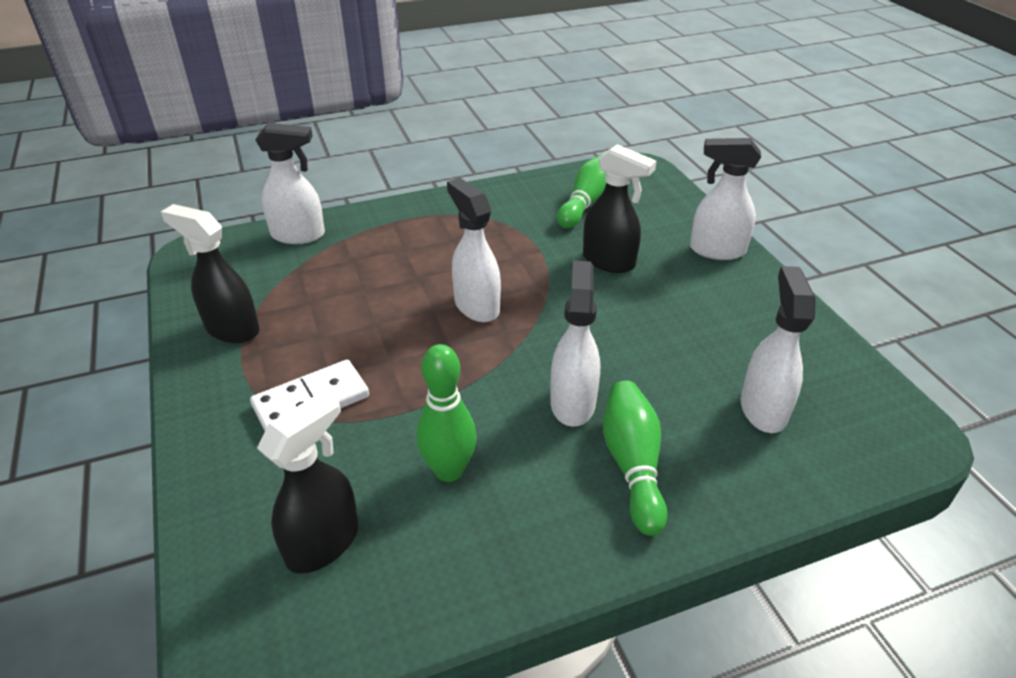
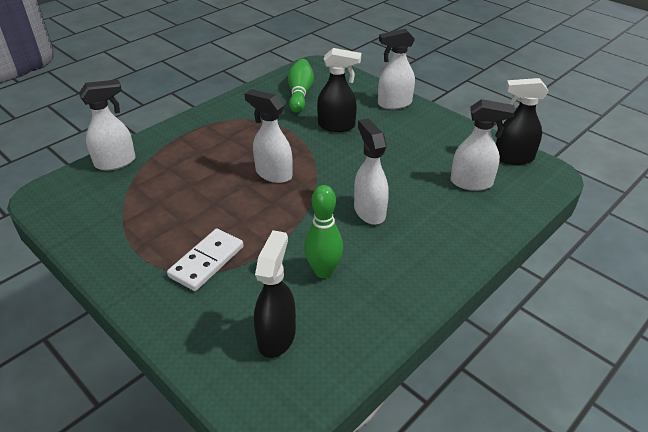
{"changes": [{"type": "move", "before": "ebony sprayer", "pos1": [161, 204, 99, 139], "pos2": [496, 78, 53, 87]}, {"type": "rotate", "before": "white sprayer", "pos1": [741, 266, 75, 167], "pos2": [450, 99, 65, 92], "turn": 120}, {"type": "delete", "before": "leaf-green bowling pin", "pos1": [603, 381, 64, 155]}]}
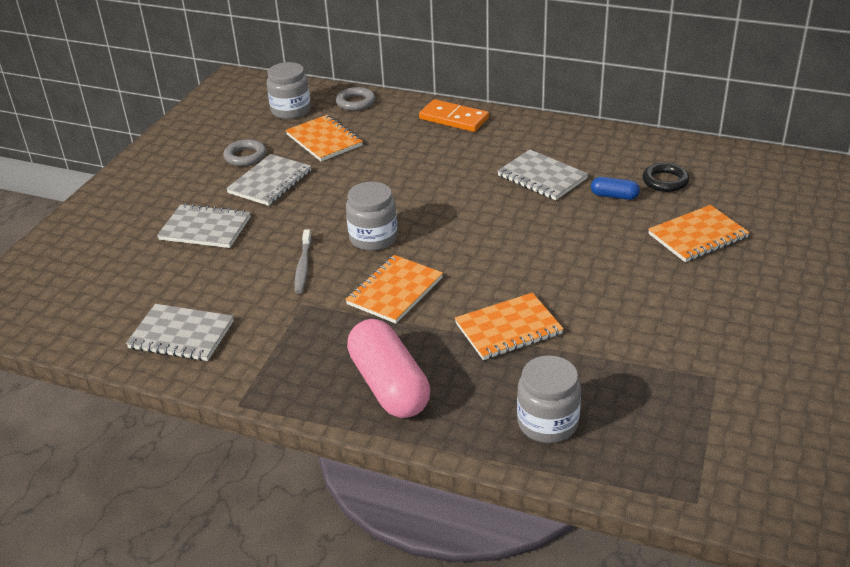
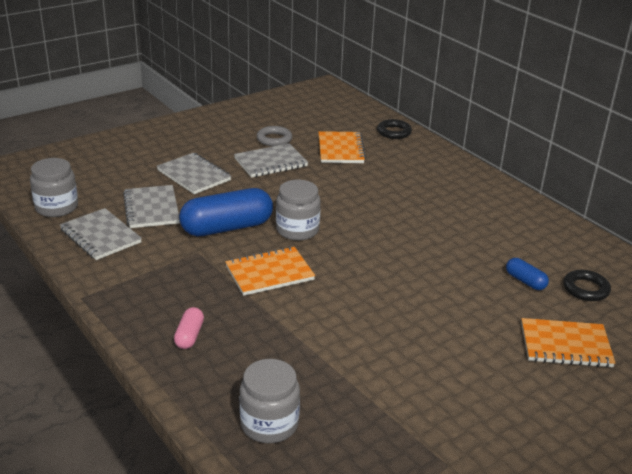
{"changes": [{"type": "move", "before": "gray jar", "pos1": [267, 62, 44, 57], "pos2": [30, 158, 48, 59]}, {"type": "recolor", "before": "gray torus", "after": "ebony torus", "pos1": [336, 87, 39, 24], "pos2": [377, 119, 35, 20]}, {"type": "delete", "before": "orange-coloured domino", "pos1": [419, 99, 70, 33]}, {"type": "move", "before": "gray notebook", "pos1": [497, 150, 91, 50], "pos2": [123, 185, 57, 43]}, {"type": "replace", "before": "gray toothbrush", "after": "royal blue pill shape", "pos1": [295, 229, 16, 65], "pos2": [179, 188, 94, 48]}, {"type": "delete", "before": "orange-coloured notebook", "pos1": [455, 293, 109, 67]}, {"type": "resize", "before": "pink pill shape", "pos1": [347, 319, 83, 99], "pos2": [174, 307, 30, 42], "scale": 0.47}]}
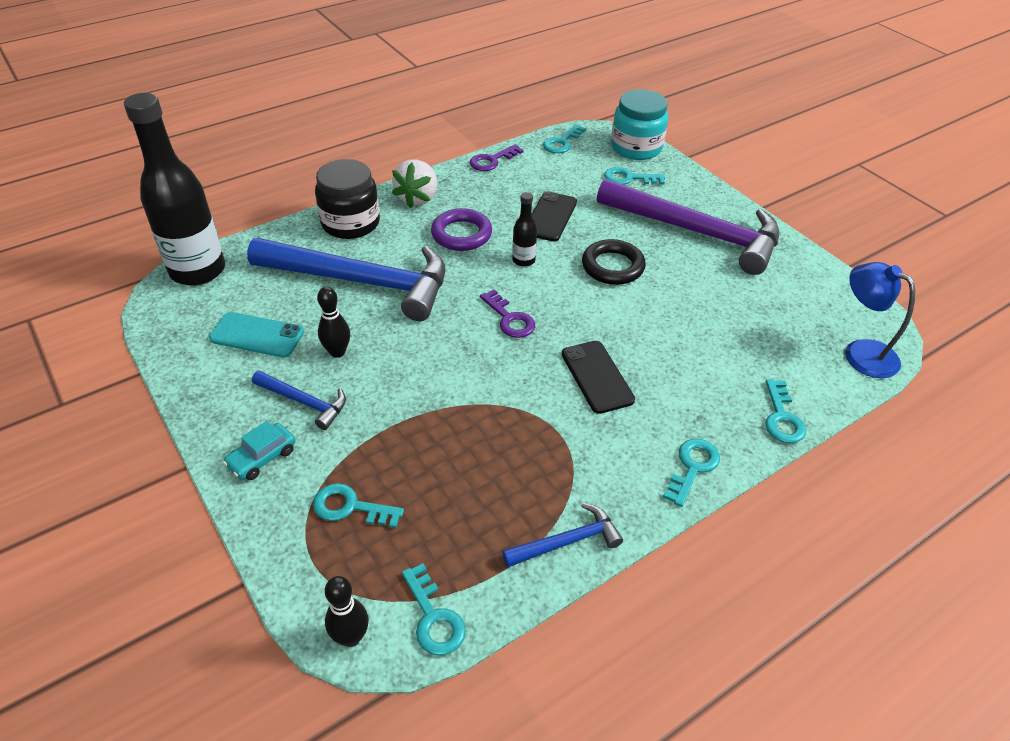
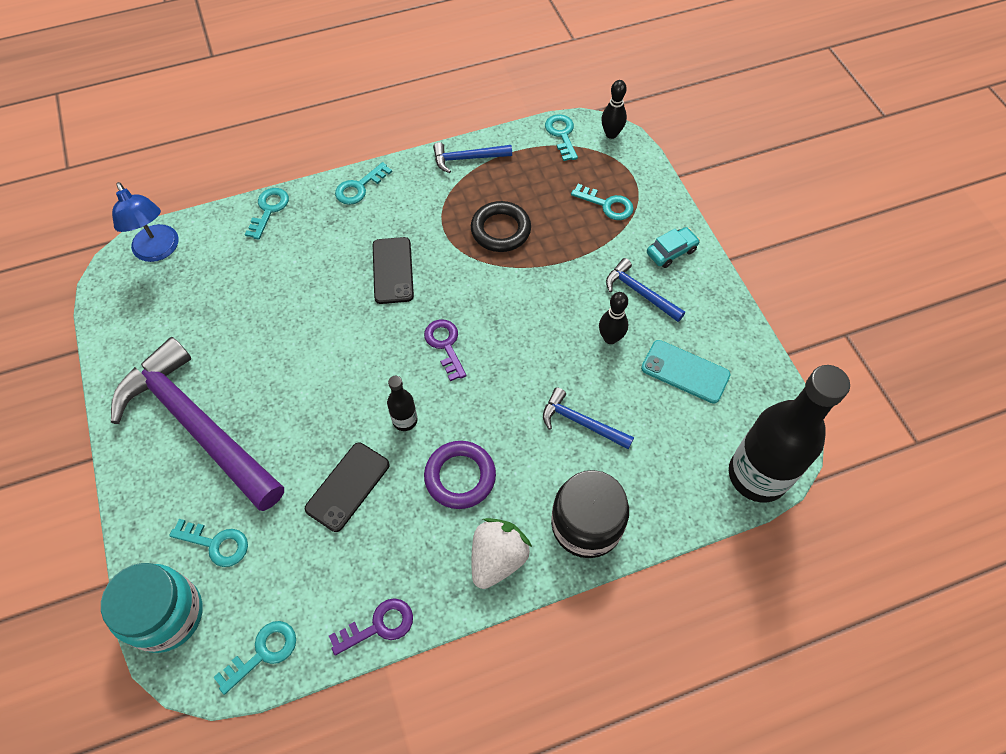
{"changes": [{"type": "resize", "before": "royal blue claw hammer", "pos1": [247, 238, 199, 83], "pos2": [543, 387, 91, 62], "scale": 0.44}, {"type": "move", "before": "ebony torus", "pos1": [582, 239, 64, 46], "pos2": [471, 201, 60, 51]}]}
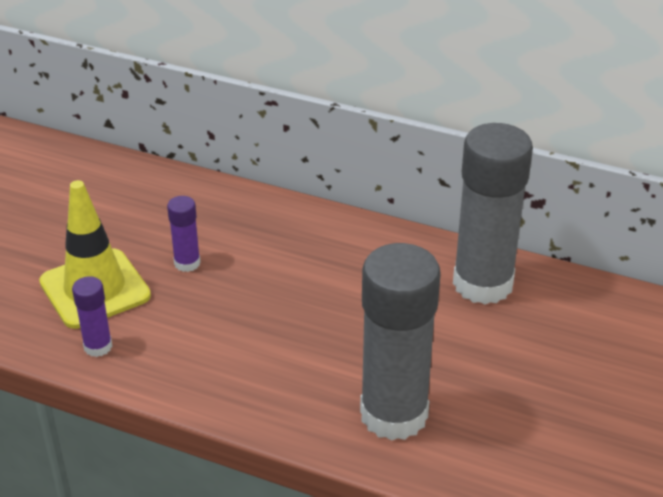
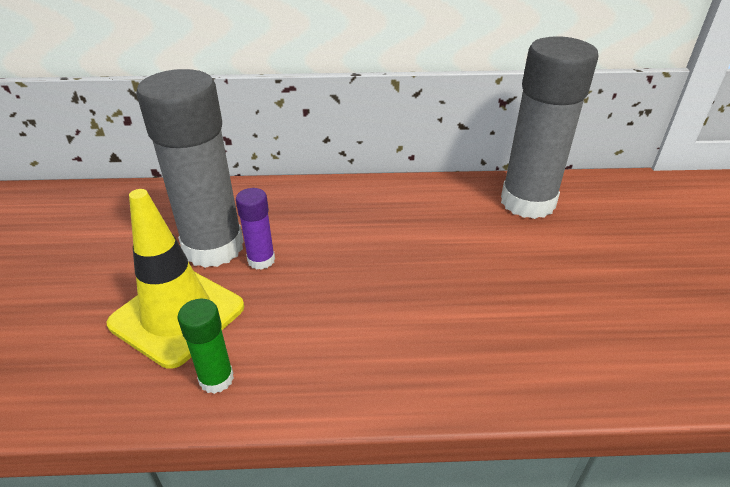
{"changes": [{"type": "move", "before": "gray glue stick", "pos1": [360, 243, 81, 198], "pos2": [136, 69, 108, 199]}, {"type": "recolor", "before": "violet glue stick", "after": "leaf-green glue stick", "pos1": [72, 276, 40, 81], "pos2": [177, 299, 57, 95]}]}
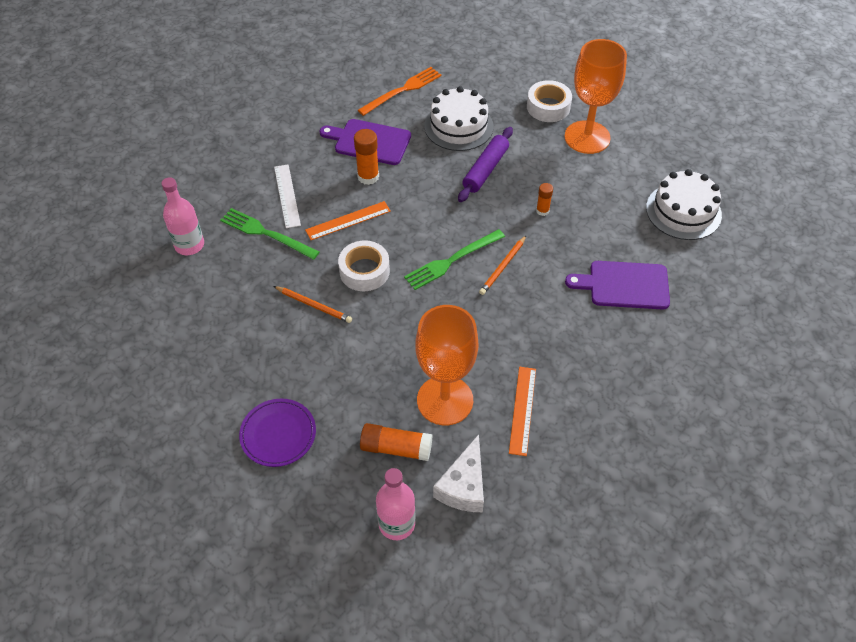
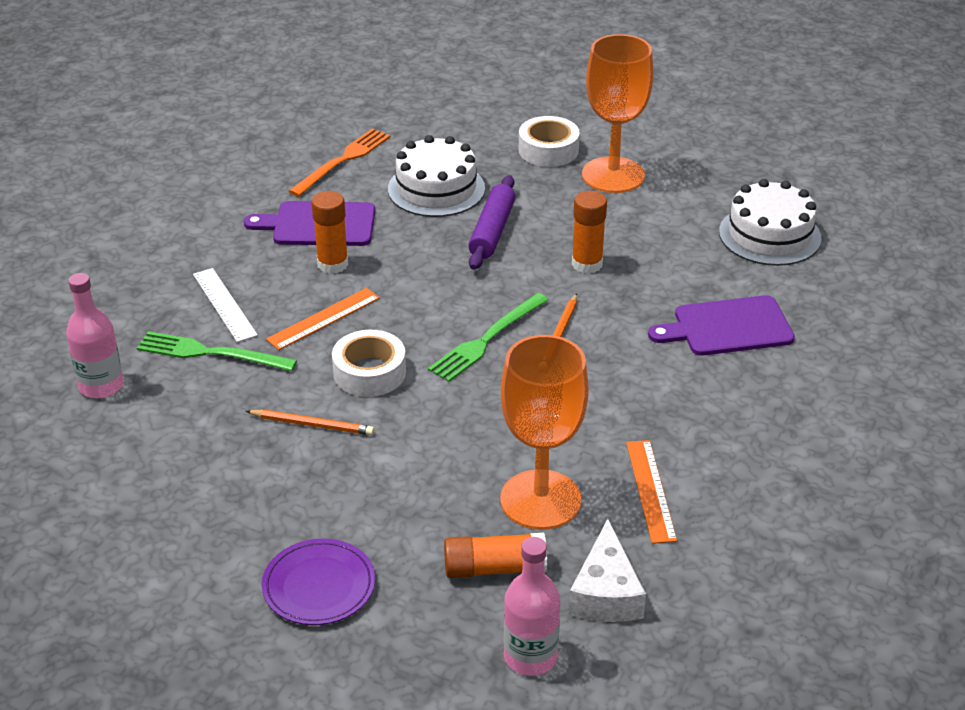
{"changes": [{"type": "resize", "before": "orange-coloured glue stick", "pos1": [536, 183, 17, 33], "pos2": [572, 191, 35, 83], "scale": 1.67}]}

_What the exercise asks:_ The full listing must come back exactly as written, with its pictures left out.

_Written solution:_
{"changes": [{"type": "move", "before": "ebony sprayer", "pos1": [161, 204, 99, 139], "pos2": [496, 78, 53, 87]}, {"type": "rotate", "before": "white sprayer", "pos1": [741, 266, 75, 167], "pos2": [450, 99, 65, 92], "turn": 120}, {"type": "delete", "before": "leaf-green bowling pin", "pos1": [603, 381, 64, 155]}]}
{"changes": [{"type": "move", "before": "gray jar", "pos1": [267, 62, 44, 57], "pos2": [30, 158, 48, 59]}, {"type": "recolor", "before": "gray torus", "after": "ebony torus", "pos1": [336, 87, 39, 24], "pos2": [377, 119, 35, 20]}, {"type": "delete", "before": "orange-coloured domino", "pos1": [419, 99, 70, 33]}, {"type": "move", "before": "gray notebook", "pos1": [497, 150, 91, 50], "pos2": [123, 185, 57, 43]}, {"type": "replace", "before": "gray toothbrush", "after": "royal blue pill shape", "pos1": [295, 229, 16, 65], "pos2": [179, 188, 94, 48]}, {"type": "delete", "before": "orange-coloured notebook", "pos1": [455, 293, 109, 67]}, {"type": "resize", "before": "pink pill shape", "pos1": [347, 319, 83, 99], "pos2": [174, 307, 30, 42], "scale": 0.47}]}
{"changes": [{"type": "resize", "before": "royal blue claw hammer", "pos1": [247, 238, 199, 83], "pos2": [543, 387, 91, 62], "scale": 0.44}, {"type": "move", "before": "ebony torus", "pos1": [582, 239, 64, 46], "pos2": [471, 201, 60, 51]}]}
{"changes": [{"type": "move", "before": "gray glue stick", "pos1": [360, 243, 81, 198], "pos2": [136, 69, 108, 199]}, {"type": "recolor", "before": "violet glue stick", "after": "leaf-green glue stick", "pos1": [72, 276, 40, 81], "pos2": [177, 299, 57, 95]}]}
{"changes": [{"type": "resize", "before": "orange-coloured glue stick", "pos1": [536, 183, 17, 33], "pos2": [572, 191, 35, 83], "scale": 1.67}]}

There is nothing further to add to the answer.